**EXERCISE PROMPT:** Select every line of the records that contains the string "instrumentName".

───── RAW RECORDS

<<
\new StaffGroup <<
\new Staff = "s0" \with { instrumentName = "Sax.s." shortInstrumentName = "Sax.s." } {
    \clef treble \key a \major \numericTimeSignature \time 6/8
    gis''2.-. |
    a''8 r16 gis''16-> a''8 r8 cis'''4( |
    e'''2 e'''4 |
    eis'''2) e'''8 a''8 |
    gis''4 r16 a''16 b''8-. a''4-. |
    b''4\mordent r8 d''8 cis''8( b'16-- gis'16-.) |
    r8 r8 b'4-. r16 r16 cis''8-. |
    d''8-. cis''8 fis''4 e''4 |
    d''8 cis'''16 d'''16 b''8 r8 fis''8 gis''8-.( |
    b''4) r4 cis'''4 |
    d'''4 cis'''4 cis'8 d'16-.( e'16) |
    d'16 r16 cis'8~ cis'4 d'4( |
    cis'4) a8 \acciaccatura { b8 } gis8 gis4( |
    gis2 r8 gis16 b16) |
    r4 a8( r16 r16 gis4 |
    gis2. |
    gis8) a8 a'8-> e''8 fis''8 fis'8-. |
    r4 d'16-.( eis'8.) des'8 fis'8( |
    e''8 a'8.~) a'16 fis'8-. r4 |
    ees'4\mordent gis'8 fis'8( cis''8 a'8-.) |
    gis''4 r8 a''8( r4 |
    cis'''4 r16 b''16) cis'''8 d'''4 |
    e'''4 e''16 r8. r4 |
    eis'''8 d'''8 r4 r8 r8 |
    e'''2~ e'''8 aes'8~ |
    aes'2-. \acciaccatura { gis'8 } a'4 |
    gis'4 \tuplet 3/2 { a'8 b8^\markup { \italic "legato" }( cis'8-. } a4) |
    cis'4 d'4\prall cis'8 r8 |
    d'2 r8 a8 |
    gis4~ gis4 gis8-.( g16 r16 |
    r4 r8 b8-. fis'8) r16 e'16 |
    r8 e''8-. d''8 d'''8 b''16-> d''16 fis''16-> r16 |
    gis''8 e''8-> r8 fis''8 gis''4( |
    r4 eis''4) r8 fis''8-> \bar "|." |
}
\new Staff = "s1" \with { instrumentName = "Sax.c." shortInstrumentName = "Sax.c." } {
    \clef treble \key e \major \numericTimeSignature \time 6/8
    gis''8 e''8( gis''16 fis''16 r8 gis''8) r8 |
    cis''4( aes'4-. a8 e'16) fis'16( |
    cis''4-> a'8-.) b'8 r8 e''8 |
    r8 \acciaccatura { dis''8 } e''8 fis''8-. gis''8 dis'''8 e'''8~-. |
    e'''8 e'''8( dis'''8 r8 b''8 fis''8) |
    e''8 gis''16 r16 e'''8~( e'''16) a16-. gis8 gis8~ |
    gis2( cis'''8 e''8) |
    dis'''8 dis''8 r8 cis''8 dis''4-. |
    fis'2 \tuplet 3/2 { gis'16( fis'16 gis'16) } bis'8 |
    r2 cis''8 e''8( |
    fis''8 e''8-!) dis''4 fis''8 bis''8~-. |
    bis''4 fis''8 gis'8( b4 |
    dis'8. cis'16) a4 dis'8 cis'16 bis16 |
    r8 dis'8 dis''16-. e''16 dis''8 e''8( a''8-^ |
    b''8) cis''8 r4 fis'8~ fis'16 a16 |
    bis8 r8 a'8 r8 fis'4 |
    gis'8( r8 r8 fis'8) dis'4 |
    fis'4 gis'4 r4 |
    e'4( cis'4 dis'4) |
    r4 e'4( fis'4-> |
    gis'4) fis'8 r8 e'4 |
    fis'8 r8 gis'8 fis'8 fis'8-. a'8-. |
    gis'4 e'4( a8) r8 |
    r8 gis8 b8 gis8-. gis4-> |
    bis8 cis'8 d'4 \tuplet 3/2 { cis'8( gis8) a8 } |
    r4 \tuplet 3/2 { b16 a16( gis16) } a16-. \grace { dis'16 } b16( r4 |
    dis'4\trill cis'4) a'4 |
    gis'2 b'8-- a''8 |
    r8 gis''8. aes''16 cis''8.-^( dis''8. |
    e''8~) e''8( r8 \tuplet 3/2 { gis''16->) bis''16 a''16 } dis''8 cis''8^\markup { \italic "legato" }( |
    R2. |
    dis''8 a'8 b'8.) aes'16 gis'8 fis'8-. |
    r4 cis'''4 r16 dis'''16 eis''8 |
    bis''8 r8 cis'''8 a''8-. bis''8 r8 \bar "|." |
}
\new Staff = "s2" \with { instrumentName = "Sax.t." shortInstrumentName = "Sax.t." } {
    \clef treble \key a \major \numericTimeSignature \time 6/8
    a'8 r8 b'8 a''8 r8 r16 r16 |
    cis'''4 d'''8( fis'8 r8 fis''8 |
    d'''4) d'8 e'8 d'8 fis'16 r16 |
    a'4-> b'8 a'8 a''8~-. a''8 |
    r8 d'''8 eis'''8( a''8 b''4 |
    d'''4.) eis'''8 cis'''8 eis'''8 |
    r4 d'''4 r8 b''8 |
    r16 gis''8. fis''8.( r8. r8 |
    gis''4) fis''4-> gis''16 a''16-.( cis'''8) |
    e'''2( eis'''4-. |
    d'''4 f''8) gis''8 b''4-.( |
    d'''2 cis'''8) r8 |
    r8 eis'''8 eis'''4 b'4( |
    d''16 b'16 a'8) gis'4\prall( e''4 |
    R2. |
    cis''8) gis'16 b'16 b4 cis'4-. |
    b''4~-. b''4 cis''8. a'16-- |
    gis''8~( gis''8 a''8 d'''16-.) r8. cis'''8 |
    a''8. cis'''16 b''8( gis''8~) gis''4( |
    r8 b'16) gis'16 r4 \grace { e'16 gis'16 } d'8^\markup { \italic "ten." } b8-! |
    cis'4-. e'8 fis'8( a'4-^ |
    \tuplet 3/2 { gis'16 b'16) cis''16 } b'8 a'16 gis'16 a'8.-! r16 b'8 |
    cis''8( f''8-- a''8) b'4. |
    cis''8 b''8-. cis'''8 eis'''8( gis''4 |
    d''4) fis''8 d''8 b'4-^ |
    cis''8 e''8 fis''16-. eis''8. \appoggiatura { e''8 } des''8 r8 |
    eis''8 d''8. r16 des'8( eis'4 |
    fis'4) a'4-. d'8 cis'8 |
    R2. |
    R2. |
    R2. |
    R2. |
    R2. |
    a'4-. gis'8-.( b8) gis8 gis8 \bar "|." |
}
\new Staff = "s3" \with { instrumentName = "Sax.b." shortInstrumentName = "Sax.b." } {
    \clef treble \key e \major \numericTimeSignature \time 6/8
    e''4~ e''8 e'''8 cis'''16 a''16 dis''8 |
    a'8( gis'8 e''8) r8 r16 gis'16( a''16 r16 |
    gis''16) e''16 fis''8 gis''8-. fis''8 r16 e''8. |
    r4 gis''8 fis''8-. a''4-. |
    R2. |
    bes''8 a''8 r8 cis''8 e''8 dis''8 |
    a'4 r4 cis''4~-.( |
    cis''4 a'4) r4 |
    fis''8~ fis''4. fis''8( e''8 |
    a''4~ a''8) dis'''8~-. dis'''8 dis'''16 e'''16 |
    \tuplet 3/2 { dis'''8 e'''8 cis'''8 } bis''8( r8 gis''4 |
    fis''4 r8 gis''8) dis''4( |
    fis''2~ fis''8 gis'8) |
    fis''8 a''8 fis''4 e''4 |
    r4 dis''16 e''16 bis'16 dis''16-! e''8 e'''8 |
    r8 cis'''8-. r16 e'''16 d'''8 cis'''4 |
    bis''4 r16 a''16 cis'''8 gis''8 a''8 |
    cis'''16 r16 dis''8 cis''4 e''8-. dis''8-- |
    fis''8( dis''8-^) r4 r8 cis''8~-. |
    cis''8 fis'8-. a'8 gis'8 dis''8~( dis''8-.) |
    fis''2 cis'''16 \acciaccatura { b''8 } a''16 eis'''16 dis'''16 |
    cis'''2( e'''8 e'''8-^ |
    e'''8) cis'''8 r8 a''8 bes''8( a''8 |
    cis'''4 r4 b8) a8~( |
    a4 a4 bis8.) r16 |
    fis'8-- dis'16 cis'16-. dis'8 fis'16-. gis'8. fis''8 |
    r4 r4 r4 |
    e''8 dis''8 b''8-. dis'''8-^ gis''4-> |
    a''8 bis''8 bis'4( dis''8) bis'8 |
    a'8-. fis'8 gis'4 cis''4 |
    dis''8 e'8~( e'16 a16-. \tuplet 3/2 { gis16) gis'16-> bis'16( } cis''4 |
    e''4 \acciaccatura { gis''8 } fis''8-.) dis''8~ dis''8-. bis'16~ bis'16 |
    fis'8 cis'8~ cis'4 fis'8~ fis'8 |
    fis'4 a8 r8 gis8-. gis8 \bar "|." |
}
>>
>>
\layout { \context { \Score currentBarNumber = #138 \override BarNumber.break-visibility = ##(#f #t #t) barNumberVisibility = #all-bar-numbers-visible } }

──────────
───── RAW RECORDS

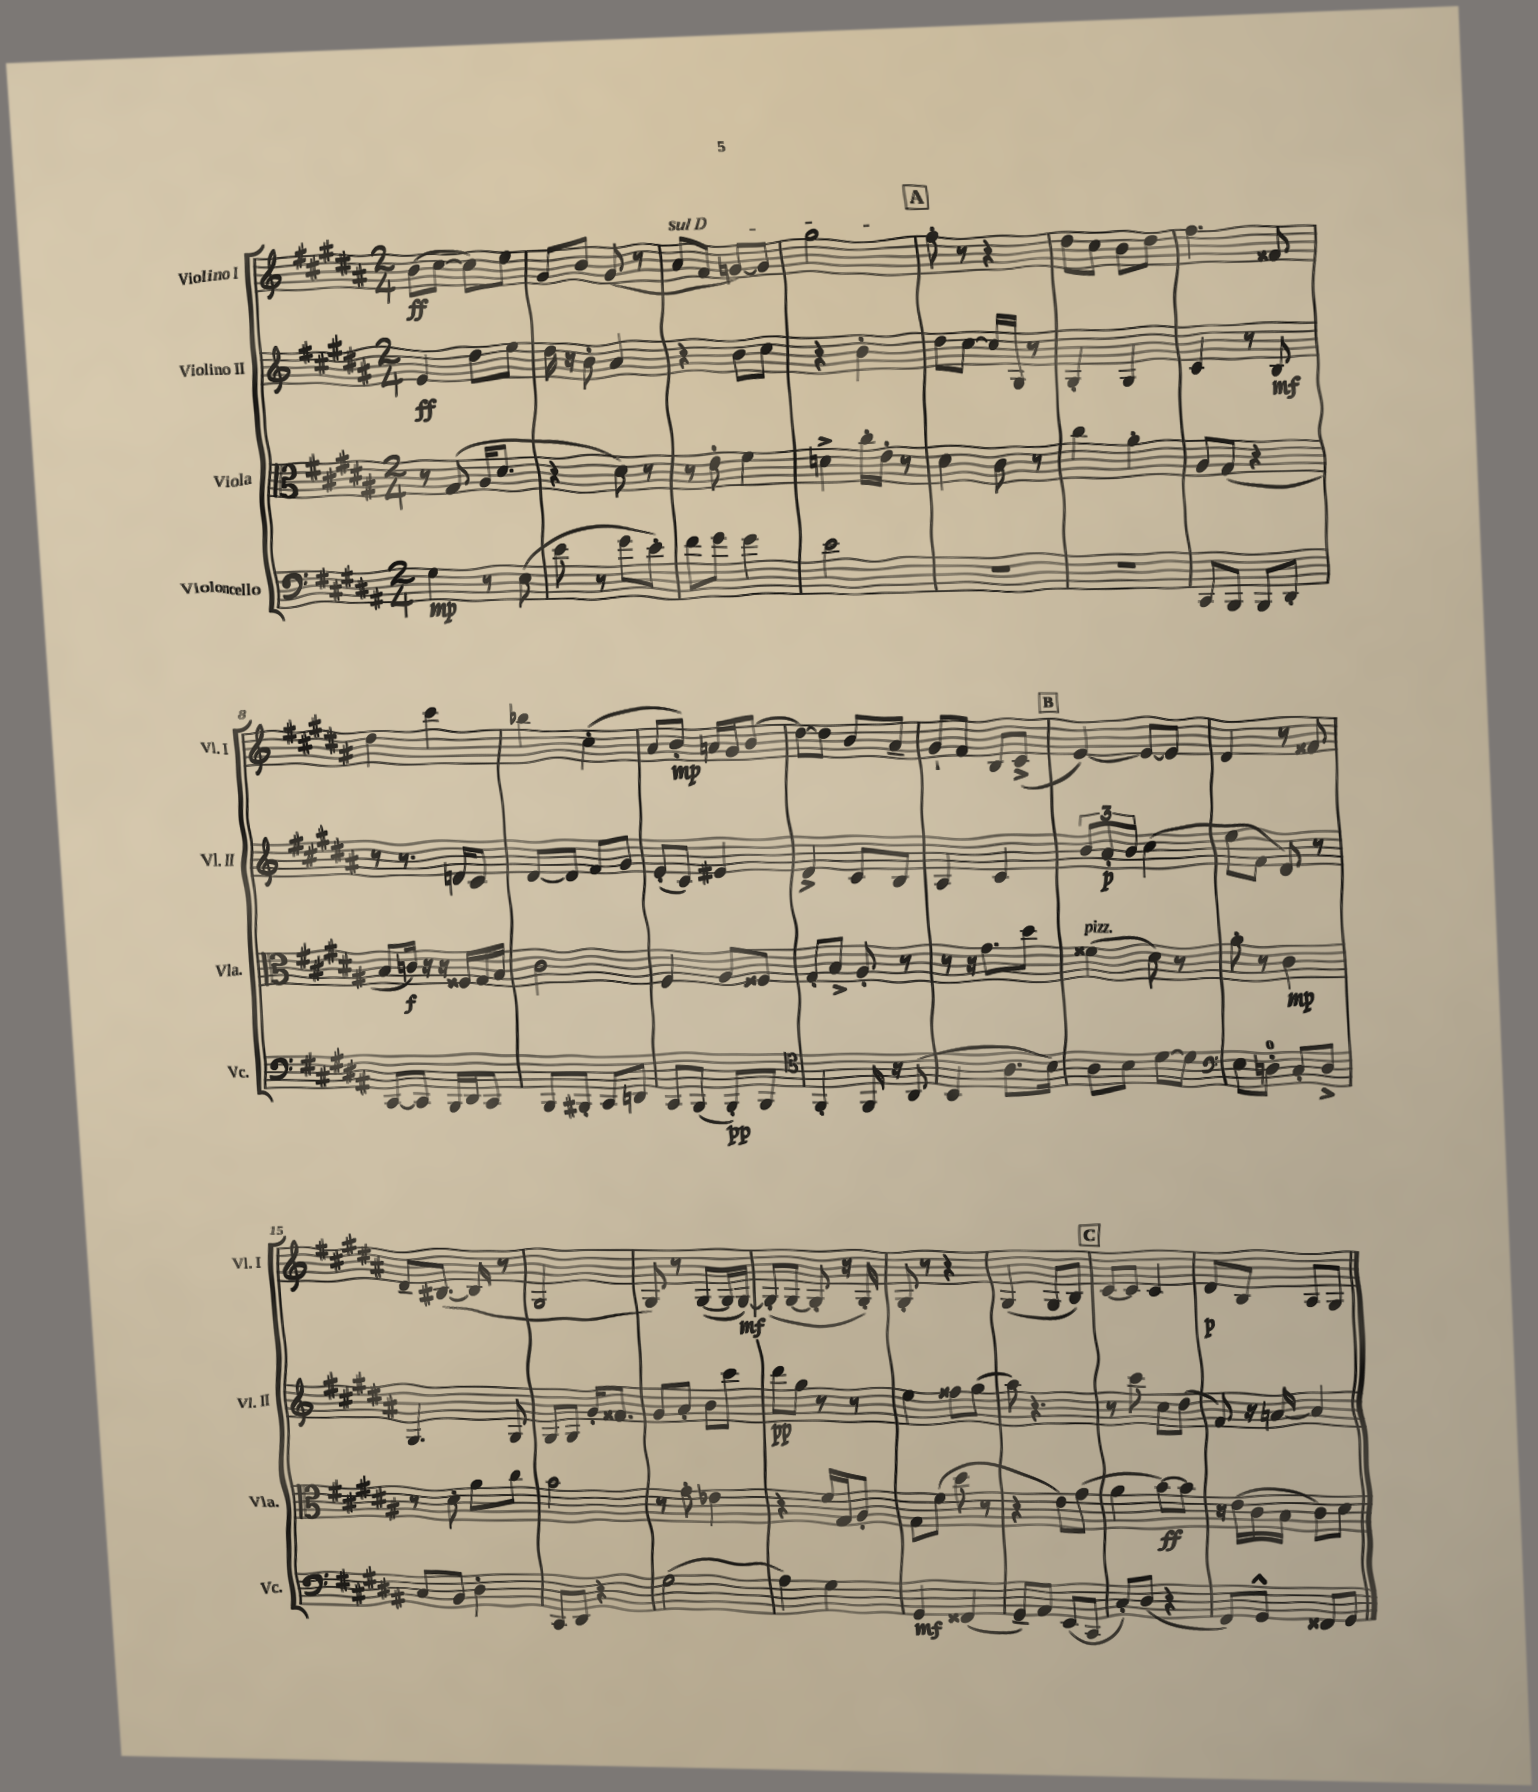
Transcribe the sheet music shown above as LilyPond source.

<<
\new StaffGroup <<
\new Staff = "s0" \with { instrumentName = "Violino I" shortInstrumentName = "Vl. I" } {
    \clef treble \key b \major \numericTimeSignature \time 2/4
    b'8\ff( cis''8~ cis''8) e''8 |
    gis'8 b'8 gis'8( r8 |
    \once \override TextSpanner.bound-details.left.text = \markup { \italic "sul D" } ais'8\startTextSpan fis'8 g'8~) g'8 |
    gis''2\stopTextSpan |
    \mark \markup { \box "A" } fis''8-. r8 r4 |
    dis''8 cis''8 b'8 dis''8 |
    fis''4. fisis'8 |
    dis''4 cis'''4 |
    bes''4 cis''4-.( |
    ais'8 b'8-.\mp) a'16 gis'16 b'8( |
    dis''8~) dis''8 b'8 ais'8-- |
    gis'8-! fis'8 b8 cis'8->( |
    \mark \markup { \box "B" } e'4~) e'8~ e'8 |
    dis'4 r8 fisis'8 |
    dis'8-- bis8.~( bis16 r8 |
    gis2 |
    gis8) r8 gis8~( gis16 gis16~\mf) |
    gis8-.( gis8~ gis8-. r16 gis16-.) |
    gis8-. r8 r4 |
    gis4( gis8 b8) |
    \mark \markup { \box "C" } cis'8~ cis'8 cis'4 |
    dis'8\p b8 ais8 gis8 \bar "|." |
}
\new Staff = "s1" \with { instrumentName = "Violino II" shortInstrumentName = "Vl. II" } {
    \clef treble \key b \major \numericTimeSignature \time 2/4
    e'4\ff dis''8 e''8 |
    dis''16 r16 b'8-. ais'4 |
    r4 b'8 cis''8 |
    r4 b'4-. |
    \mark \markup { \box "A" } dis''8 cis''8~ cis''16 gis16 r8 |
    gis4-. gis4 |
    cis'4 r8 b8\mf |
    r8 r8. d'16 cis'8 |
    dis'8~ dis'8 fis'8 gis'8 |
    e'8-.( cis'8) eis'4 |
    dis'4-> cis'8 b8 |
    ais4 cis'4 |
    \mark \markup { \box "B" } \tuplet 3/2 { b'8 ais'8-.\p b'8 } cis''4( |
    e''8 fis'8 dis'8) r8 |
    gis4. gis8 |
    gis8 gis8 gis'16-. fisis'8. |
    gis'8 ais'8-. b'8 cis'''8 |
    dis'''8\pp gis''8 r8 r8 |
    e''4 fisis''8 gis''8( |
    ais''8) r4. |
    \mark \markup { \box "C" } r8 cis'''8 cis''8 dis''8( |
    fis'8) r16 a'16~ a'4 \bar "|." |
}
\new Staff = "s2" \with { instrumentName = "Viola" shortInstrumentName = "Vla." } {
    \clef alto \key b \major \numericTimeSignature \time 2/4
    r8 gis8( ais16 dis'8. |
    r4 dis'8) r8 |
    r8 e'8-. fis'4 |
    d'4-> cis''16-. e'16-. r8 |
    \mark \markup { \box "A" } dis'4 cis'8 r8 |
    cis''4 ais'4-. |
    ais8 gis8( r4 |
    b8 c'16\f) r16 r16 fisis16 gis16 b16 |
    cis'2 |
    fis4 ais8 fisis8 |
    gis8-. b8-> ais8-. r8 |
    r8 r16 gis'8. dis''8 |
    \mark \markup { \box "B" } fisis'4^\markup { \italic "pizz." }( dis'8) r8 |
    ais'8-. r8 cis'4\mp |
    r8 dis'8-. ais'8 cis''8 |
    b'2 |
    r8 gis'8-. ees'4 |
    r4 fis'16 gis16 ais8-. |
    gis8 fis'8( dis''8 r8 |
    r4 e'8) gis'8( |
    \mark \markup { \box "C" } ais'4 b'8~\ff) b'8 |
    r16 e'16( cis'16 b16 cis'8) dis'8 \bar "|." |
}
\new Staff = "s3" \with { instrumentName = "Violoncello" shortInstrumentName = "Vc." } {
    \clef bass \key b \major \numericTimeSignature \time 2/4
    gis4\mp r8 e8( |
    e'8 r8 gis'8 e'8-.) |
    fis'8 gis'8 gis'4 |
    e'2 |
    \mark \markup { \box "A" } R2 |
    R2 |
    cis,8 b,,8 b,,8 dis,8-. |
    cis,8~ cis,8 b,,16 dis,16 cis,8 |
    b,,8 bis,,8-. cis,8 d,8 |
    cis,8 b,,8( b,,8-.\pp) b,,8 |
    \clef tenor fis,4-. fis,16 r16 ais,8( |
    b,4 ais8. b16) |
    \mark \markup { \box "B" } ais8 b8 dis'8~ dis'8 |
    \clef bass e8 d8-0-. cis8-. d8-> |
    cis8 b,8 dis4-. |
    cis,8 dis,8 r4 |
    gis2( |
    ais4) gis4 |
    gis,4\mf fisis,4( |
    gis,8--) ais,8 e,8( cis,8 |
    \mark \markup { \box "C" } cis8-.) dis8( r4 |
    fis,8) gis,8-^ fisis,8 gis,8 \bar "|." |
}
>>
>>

──────────

**FINAL RESULT:**
\new Staff = "s0" \with { instrumentName = "Sax.s." shortInstrumentName = "Sax.s." } {
\new Staff = "s1" \with { instrumentName = "Sax.c." shortInstrumentName = "Sax.c." } {
\new Staff = "s2" \with { instrumentName = "Sax.t." shortInstrumentName = "Sax.t." } {
\new Staff = "s3" \with { instrumentName = "Sax.b." shortInstrumentName = "Sax.b." } {
\new Staff = "s0" \with { instrumentName = "Violino I" shortInstrumentName = "Vl. I" } {
\new Staff = "s1" \with { instrumentName = "Violino II" shortInstrumentName = "Vl. II" } {
\new Staff = "s2" \with { instrumentName = "Viola" shortInstrumentName = "Vla." } {
\new Staff = "s3" \with { instrumentName = "Violoncello" shortInstrumentName = "Vc." } {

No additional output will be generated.